What this task involves:
For each record that follows, write out an identical copy.

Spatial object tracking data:
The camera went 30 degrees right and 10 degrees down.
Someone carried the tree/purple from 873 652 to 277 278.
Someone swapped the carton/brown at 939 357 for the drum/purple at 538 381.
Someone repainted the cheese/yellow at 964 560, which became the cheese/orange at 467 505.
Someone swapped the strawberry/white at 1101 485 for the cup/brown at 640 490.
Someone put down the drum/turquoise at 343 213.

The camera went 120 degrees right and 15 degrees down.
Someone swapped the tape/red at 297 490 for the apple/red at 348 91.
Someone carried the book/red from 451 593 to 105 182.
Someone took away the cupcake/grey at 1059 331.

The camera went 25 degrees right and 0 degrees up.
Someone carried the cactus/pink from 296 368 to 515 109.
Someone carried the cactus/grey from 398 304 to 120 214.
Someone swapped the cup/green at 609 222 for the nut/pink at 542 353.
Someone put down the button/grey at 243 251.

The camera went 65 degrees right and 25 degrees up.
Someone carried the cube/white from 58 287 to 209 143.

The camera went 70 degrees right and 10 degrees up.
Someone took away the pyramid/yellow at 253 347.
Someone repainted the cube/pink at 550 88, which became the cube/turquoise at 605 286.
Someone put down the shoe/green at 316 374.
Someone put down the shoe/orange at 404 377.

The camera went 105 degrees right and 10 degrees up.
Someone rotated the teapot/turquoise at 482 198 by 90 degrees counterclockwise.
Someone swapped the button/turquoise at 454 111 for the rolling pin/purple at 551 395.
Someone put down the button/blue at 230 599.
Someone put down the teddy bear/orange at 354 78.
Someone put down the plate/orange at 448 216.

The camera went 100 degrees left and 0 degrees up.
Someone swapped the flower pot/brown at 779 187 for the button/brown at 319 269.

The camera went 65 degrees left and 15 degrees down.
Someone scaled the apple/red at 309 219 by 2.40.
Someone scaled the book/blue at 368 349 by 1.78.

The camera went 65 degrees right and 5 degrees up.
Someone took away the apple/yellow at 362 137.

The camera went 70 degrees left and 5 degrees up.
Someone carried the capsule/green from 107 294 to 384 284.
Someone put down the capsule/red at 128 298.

Answer space:
The camera went 30 degrees right and 10 degrees down.
Someone carried the tree/purple from 873 652 to 277 278.
Someone swapped the carton/brown at 939 357 for the drum/purple at 538 381.
Someone repainted the cheese/yellow at 964 560, which became the cheese/orange at 467 505.
Someone swapped the strawberry/white at 1101 485 for the cup/brown at 640 490.
Someone put down the drum/turquoise at 343 213.

The camera went 120 degrees right and 15 degrees down.
Someone swapped the tape/red at 297 490 for the apple/red at 348 91.
Someone carried the book/red from 451 593 to 105 182.
Someone took away the cupcake/grey at 1059 331.

The camera went 25 degrees right and 0 degrees up.
Someone carried the cactus/pink from 296 368 to 515 109.
Someone carried the cactus/grey from 398 304 to 120 214.
Someone swapped the cup/green at 609 222 for the nut/pink at 542 353.
Someone put down the button/grey at 243 251.

The camera went 65 degrees right and 25 degrees up.
Someone carried the cube/white from 58 287 to 209 143.

The camera went 70 degrees right and 10 degrees up.
Someone took away the pyramid/yellow at 253 347.
Someone repainted the cube/pink at 550 88, which became the cube/turquoise at 605 286.
Someone put down the shoe/green at 316 374.
Someone put down the shoe/orange at 404 377.

The camera went 105 degrees right and 10 degrees up.
Someone rotated the teapot/turquoise at 482 198 by 90 degrees counterclockwise.
Someone swapped the button/turquoise at 454 111 for the rolling pin/purple at 551 395.
Someone put down the button/blue at 230 599.
Someone put down the teddy bear/orange at 354 78.
Someone put down the plate/orange at 448 216.

The camera went 100 degrees left and 0 degrees up.
Someone swapped the flower pot/brown at 779 187 for the button/brown at 319 269.

The camera went 65 degrees left and 15 degrees down.
Someone scaled the apple/red at 309 219 by 2.40.
Someone scaled the book/blue at 368 349 by 1.78.

The camera went 65 degrees right and 5 degrees up.
Someone took away the apple/yellow at 362 137.

The camera went 70 degrees left and 5 degrees up.
Someone carried the capsule/green from 107 294 to 384 284.
Someone put down the capsule/red at 128 298.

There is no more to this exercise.